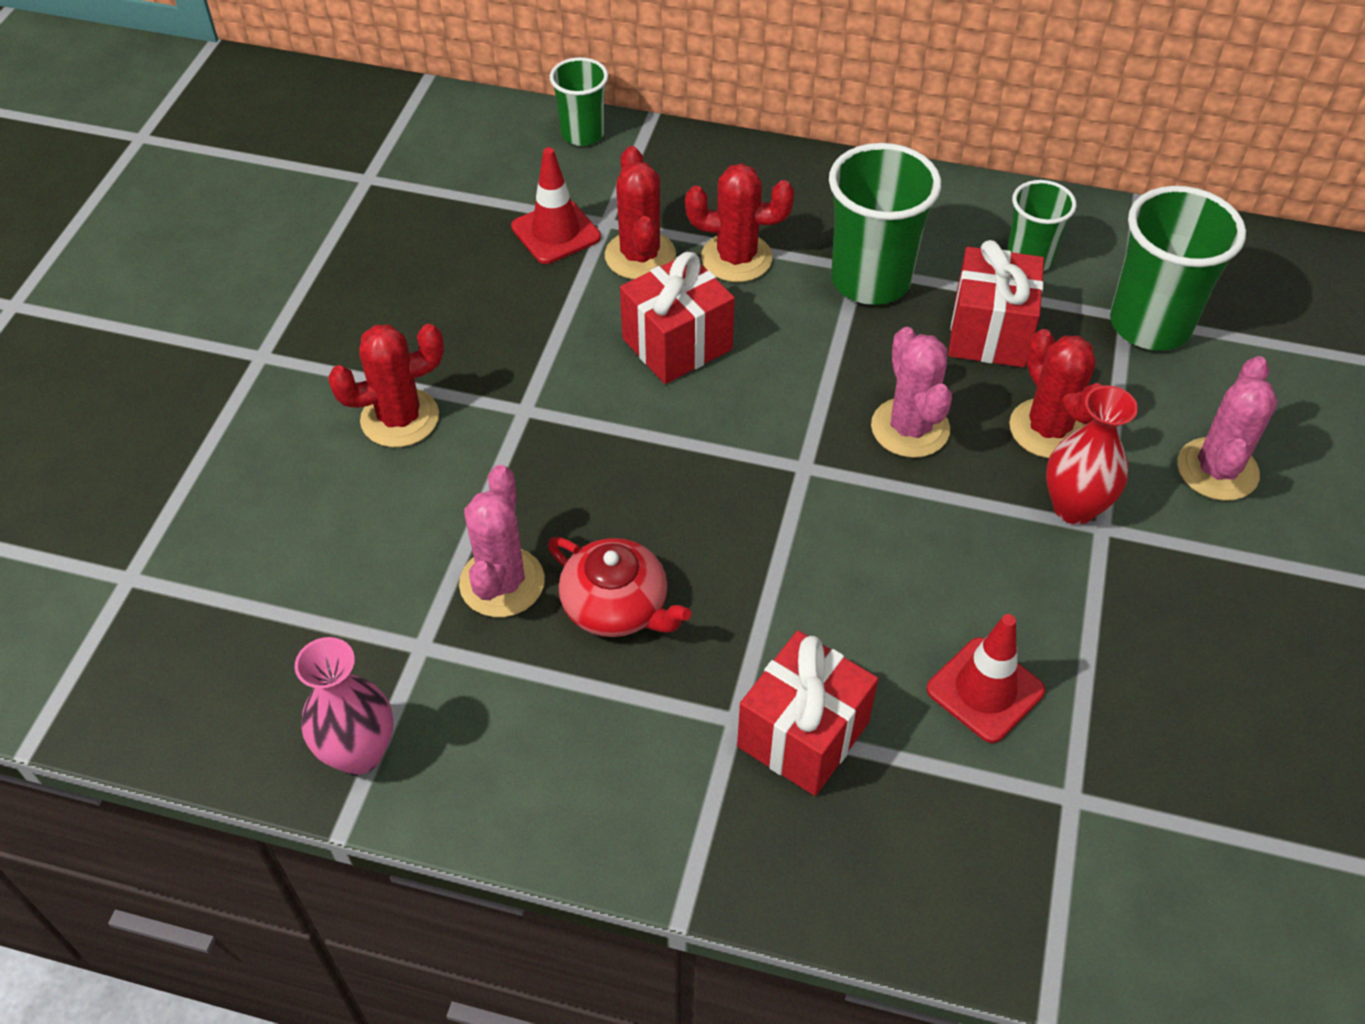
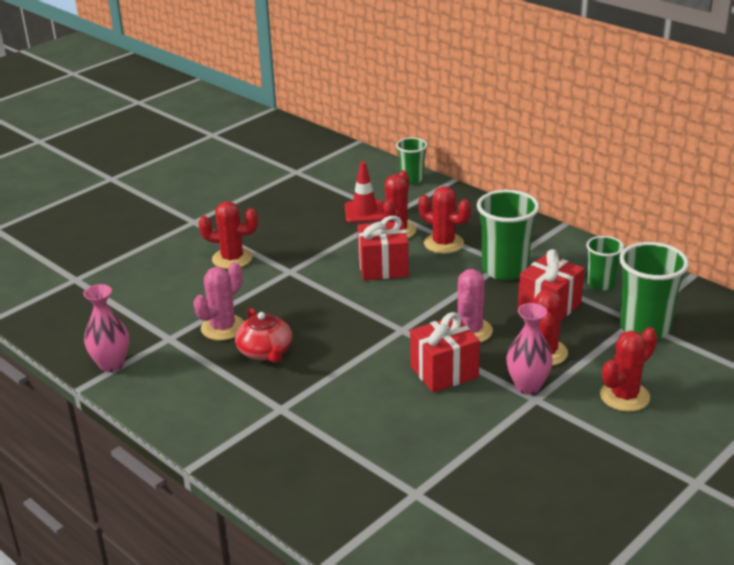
camera: 30 degrees right, 20 degrees down
(803, 734) = (306, 424): red gift -> red gift (444, 372)
(985, 690) = (411, 439): red traffic cone -> none
(1074, 507) = (527, 386): red vase -> pink vase
(1217, 470) = (624, 396): pink cactus -> red cactus

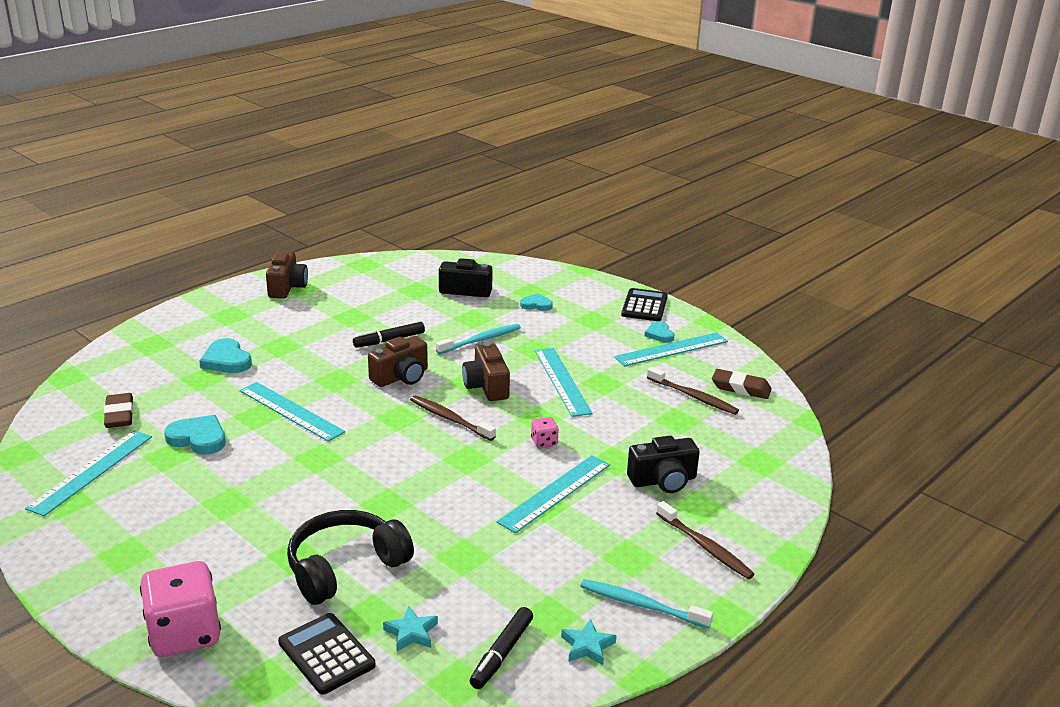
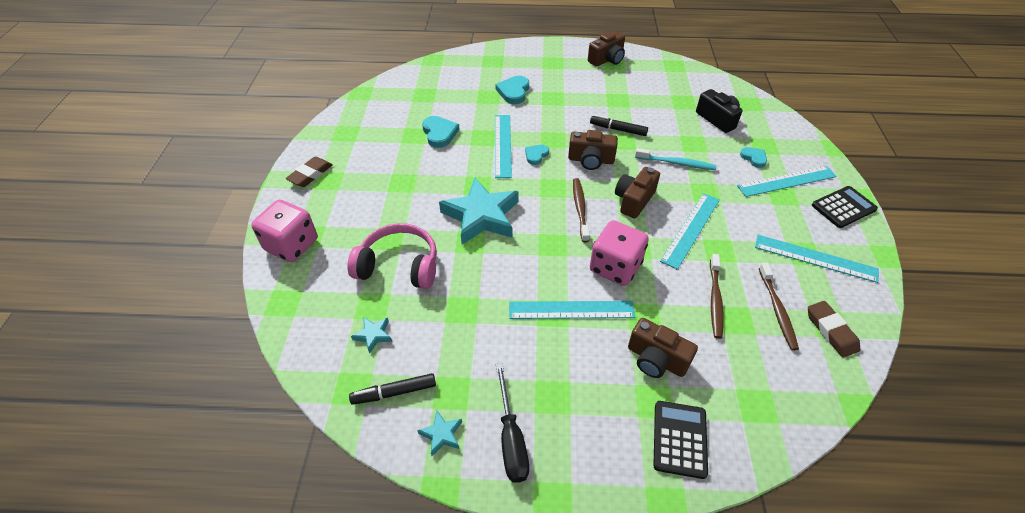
camera: 50 degrees right, 20 degrees up
(91, 471) = (374, 122): turquoise ruler -> turquoise ruler (786, 181)
(119, 415) = (425, 96): brown eraser -> brown eraser (310, 174)
(326, 654) = (324, 311): black calculator -> black calculator (679, 439)
(345, 567) = (399, 266): black headphones -> pink headphones
(364, 478) = (481, 216): none -> turquoise star
(544, 442) = (615, 267): pink dice -> pink dice, size x2.25
(642, 605) = (511, 438): turquoise toothbrush -> black screwdriver
(659, 334) = (822, 239): turquoise heart -> turquoise heart (536, 155)
(663, 481) = (656, 359): black camera -> brown camera
(705, 546) = (613, 435): brown toothbrush -> brown toothbrush (715, 299)

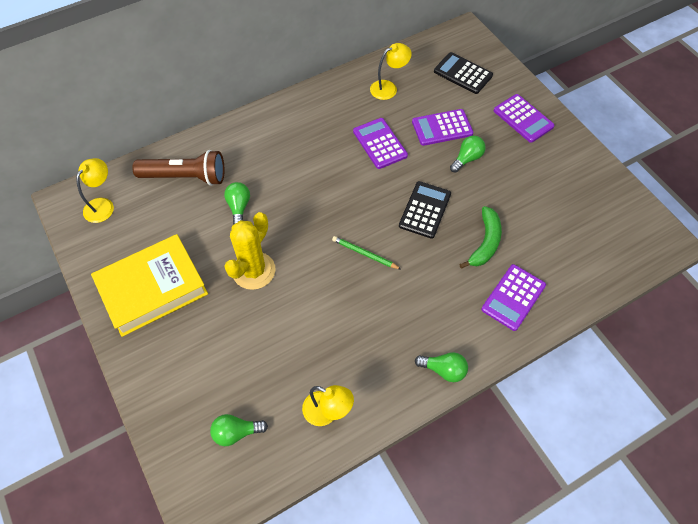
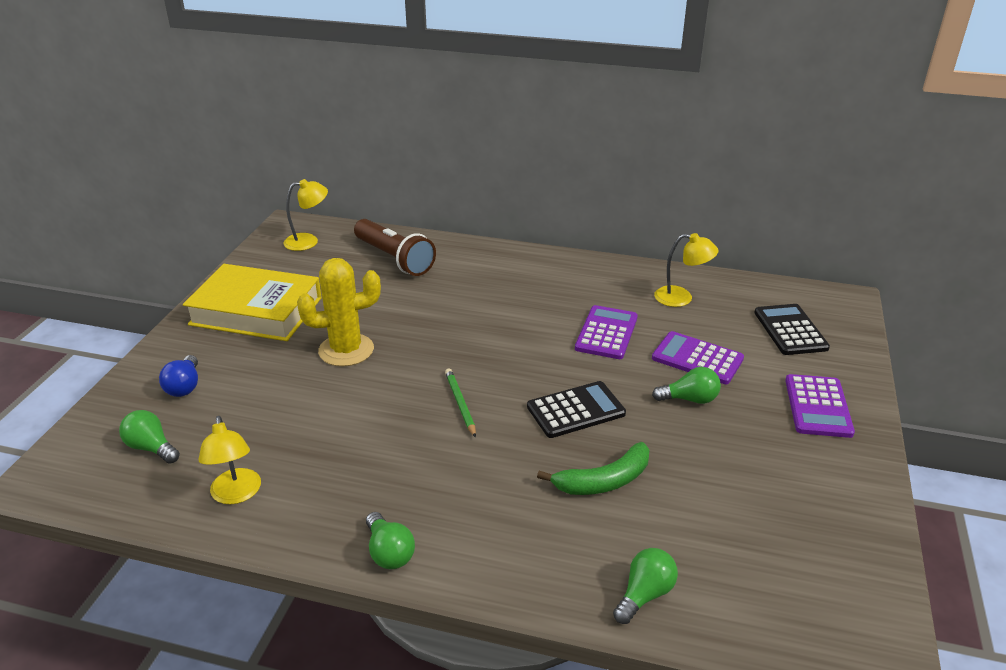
camera: 45 degrees right, 25 degrees down
(191, 379) = (184, 386): none -> blue light bulb
(239, 207) = (404, 302): green light bulb -> green light bulb (644, 594)
(513, 297) = (564, 551): purple calculator -> none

#### How to complete this task:
Needed here is only the span from the line with "(705, 546) = (613, 435): brown" through the last line of the entries, copied exactly with both ends and without pictures.

#### Answer below:
(705, 546) = (613, 435): brown toothbrush -> brown toothbrush (715, 299)

camera: 45 degrees right, 25 degrees down
(191, 379) = (184, 386): none -> blue light bulb
(239, 207) = (404, 302): green light bulb -> green light bulb (644, 594)
(513, 297) = (564, 551): purple calculator -> none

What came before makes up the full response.